▶ _RECORD EXTRACTS_
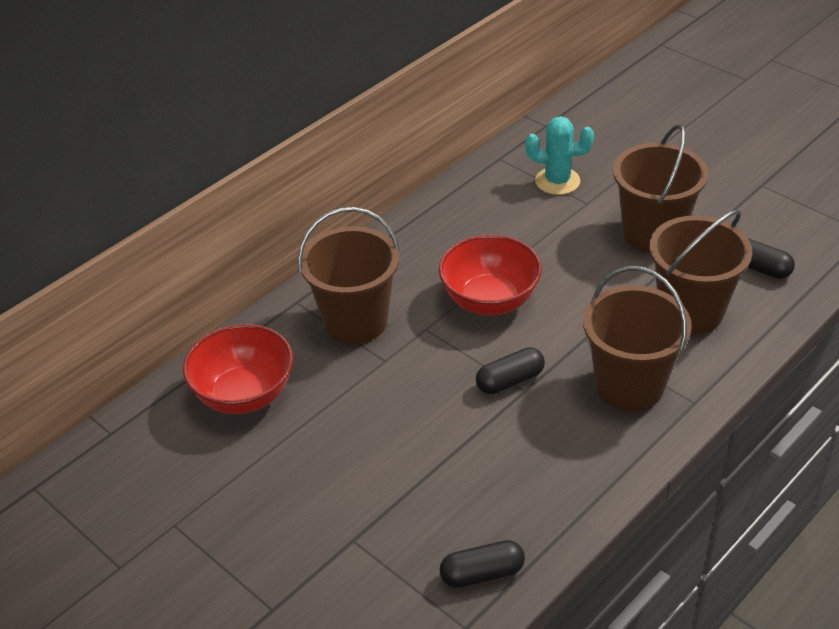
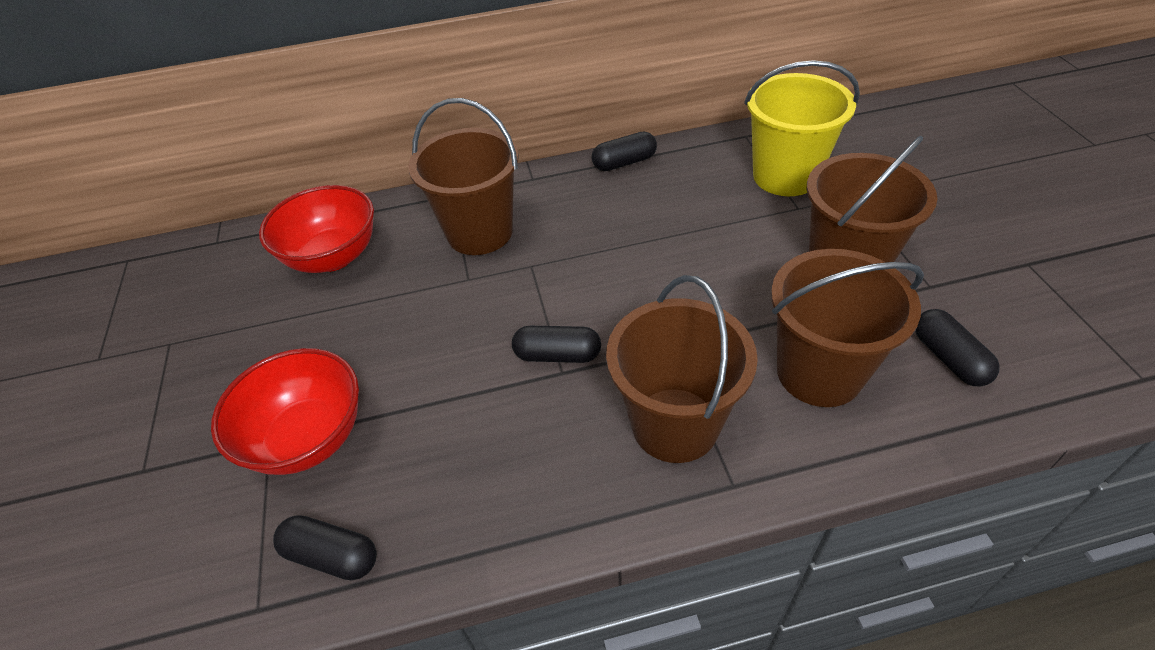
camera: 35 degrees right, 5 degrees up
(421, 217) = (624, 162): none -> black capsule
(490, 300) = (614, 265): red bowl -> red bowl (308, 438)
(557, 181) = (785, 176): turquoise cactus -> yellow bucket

==

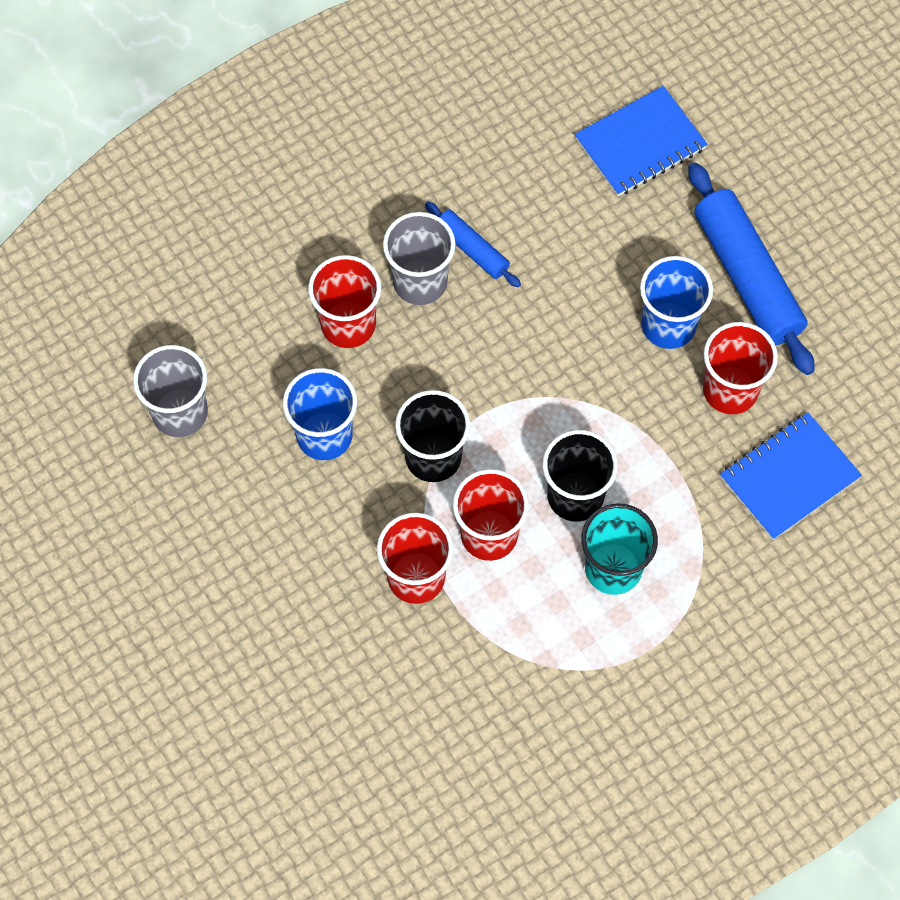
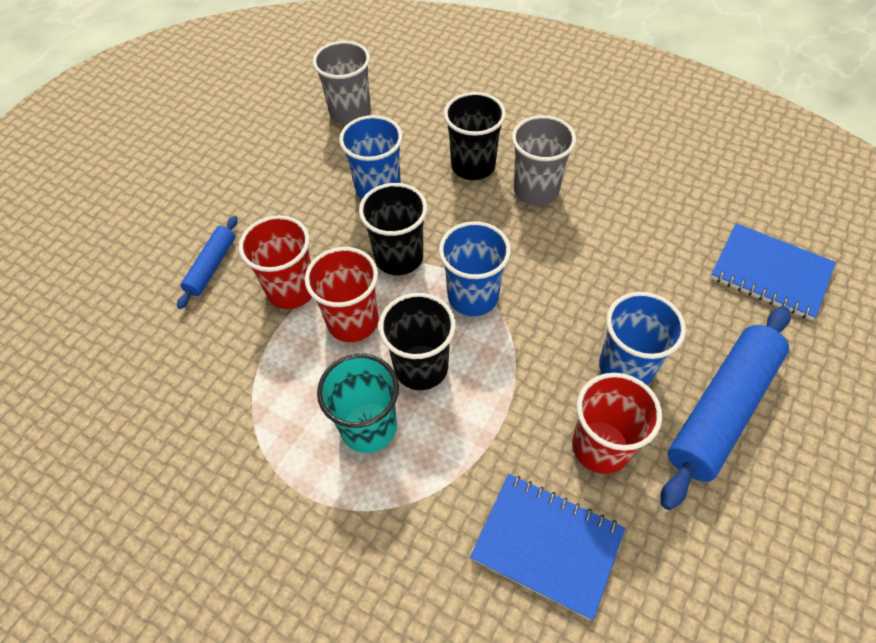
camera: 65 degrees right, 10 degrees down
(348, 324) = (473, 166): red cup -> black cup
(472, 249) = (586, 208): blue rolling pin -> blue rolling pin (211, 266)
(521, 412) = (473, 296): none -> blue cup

▶ _DIRECTIONS FOR THIS TASK_
Look back at the entries above and repeat, unchanged, every line from the line holding "(421, 217) = (624, 162): none" through the line holding "(557, 181) = (785, 176): turquoise".

▶ _SOLUTION_
(421, 217) = (624, 162): none -> black capsule
(490, 300) = (614, 265): red bowl -> red bowl (308, 438)
(557, 181) = (785, 176): turquoise cactus -> yellow bucket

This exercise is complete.